• STATED GOAL:
Drop all images and give the records again exactly.

• WORKING DATA:
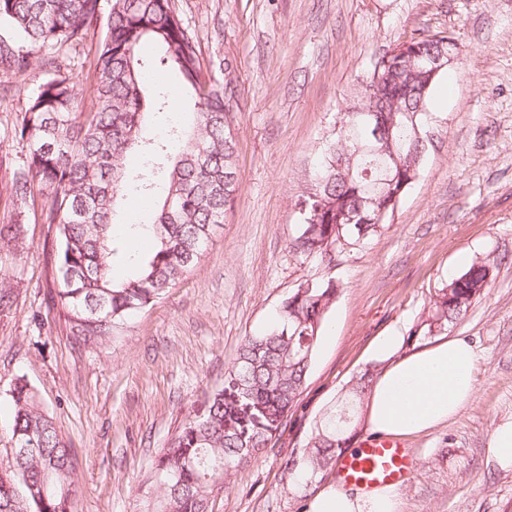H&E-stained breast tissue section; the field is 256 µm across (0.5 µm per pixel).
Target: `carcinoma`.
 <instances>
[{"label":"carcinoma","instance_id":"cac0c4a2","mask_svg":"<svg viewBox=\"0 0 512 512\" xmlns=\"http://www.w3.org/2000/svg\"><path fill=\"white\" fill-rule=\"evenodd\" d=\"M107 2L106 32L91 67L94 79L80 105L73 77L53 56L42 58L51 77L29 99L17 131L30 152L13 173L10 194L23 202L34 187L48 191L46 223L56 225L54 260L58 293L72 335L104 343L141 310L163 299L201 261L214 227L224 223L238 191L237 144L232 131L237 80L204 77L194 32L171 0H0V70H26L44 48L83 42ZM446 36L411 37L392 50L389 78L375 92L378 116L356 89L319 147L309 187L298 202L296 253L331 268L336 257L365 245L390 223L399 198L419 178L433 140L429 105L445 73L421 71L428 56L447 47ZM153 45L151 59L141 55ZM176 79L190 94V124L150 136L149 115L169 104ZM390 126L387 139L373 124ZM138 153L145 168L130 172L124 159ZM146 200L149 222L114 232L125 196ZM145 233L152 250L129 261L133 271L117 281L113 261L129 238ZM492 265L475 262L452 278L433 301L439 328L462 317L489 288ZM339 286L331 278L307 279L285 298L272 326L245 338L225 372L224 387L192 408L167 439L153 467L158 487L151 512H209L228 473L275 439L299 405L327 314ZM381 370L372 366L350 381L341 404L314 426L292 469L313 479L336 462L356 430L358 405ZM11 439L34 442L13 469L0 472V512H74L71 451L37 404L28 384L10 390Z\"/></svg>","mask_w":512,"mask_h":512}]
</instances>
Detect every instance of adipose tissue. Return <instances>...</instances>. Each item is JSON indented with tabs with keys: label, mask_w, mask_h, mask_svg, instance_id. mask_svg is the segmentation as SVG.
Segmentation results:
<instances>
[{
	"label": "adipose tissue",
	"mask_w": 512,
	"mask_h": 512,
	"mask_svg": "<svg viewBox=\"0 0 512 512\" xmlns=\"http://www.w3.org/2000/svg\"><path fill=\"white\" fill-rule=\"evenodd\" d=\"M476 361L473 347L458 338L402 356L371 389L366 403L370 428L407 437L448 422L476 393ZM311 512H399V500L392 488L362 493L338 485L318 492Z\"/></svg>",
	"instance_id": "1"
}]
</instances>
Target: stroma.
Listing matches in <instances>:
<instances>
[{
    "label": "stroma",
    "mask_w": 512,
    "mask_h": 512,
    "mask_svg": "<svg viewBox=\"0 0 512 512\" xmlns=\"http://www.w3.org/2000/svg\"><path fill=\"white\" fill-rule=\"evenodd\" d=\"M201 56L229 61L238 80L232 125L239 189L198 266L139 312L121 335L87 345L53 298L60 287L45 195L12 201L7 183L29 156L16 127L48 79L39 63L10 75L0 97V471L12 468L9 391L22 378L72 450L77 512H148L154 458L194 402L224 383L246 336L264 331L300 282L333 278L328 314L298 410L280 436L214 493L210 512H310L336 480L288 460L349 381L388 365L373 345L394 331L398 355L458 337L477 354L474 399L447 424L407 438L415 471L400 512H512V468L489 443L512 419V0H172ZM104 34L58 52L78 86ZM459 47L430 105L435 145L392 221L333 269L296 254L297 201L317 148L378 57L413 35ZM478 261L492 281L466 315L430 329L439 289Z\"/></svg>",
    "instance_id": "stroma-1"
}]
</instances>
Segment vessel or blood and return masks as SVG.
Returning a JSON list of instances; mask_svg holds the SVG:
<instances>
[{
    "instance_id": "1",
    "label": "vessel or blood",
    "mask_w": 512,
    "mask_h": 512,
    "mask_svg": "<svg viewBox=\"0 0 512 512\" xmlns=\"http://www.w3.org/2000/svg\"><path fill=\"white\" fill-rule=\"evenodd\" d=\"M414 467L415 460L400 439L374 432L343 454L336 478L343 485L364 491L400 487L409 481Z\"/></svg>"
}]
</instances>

• REPLY TO THE TASK:
H&E-stained breast tissue section; the field is 256 µm across (0.5 µm per pixel).
Target: `carcinoma`.
 <instances>
[{"label":"carcinoma","instance_id":"cac0c4a2","mask_svg":"<svg viewBox=\"0 0 512 512\" xmlns=\"http://www.w3.org/2000/svg\"><path fill=\"white\" fill-rule=\"evenodd\" d=\"M107 2L106 32L91 67L94 79L80 105L73 77L53 56L42 58L51 77L29 99L17 131L30 152L13 173L10 194L23 202L34 187L48 191L46 223L56 225L54 260L58 293L72 335L104 343L141 310L163 299L201 261L214 227L224 223L238 191L237 144L232 131L237 80L204 77L194 32L171 0H0V70H26L44 48L83 42ZM446 36L411 37L392 50L389 78L375 92L378 116L356 89L319 147L309 187L298 202L296 253L331 268L336 257L365 245L390 223L399 198L419 178L433 140L429 105L445 73L421 71L428 56L447 47ZM153 45L151 59L141 55ZM176 79L190 94V124L150 136L149 115L169 104ZM390 126L387 139L373 124ZM138 153L145 168L130 172L124 159ZM146 200L149 222L114 232L125 196ZM145 233L152 250L129 261L133 271L117 281L113 261L129 238ZM492 265L475 262L452 278L433 301L439 328L462 317L489 288ZM339 286L331 278L307 279L285 298L272 326L245 338L225 372L224 387L192 408L167 439L153 467L158 487L151 512H209L228 473L275 439L299 405L327 314ZM381 370L372 366L350 381L341 404L314 426L292 469L313 479L336 462L356 430L358 405ZM11 439L34 442L13 469L0 472V512H74L71 451L37 404L28 384L10 390Z\"/></svg>","mask_w":512,"mask_h":512}]
</instances>
Detect every instance of adipose tissue. Return <instances>...</instances>. Each item is JSON indented with tabs with keys: label, mask_w, mask_h, mask_svg, instance_id. mask_svg is the segmentation as SVG.
Segmentation results:
<instances>
[{
	"label": "adipose tissue",
	"mask_w": 512,
	"mask_h": 512,
	"mask_svg": "<svg viewBox=\"0 0 512 512\" xmlns=\"http://www.w3.org/2000/svg\"><path fill=\"white\" fill-rule=\"evenodd\" d=\"M476 361L473 347L458 338L402 356L371 389L366 403L370 428L407 437L448 422L476 393ZM311 512H399V500L392 488L362 493L338 485L318 492Z\"/></svg>",
	"instance_id": "1"
}]
</instances>
Target: stroma.
Listing matches in <instances>:
<instances>
[{
    "label": "stroma",
    "mask_w": 512,
    "mask_h": 512,
    "mask_svg": "<svg viewBox=\"0 0 512 512\" xmlns=\"http://www.w3.org/2000/svg\"><path fill=\"white\" fill-rule=\"evenodd\" d=\"M201 56L229 61L238 80L232 125L239 189L198 266L139 312L121 335L87 345L53 298L60 287L45 195L12 201L7 183L29 156L16 127L48 79L39 63L10 75L0 97V471L12 468L9 391L22 378L72 450L77 512H148L154 458L194 402L224 383L246 336L264 331L300 282L333 278L328 314L298 410L280 436L214 493L210 512H310L336 480L288 460L349 381L388 365L373 345L394 331L398 355L458 337L477 354L474 399L447 424L407 438L415 471L400 512H512V468L489 443L512 419V0H172ZM104 34L58 52L78 86ZM459 47L430 105L435 145L392 221L333 269L296 254L297 201L317 148L378 57L413 35ZM478 261L492 281L466 315L430 329L439 289Z\"/></svg>",
    "instance_id": "stroma-1"
}]
</instances>
Segment vessel or blood and return masks as SVG.
Returning a JSON list of instances; mask_svg holds the SVG:
<instances>
[{
    "instance_id": "1",
    "label": "vessel or blood",
    "mask_w": 512,
    "mask_h": 512,
    "mask_svg": "<svg viewBox=\"0 0 512 512\" xmlns=\"http://www.w3.org/2000/svg\"><path fill=\"white\" fill-rule=\"evenodd\" d=\"M414 467L415 460L400 439L374 432L343 454L336 478L343 485L364 491L400 487L409 481Z\"/></svg>"
}]
</instances>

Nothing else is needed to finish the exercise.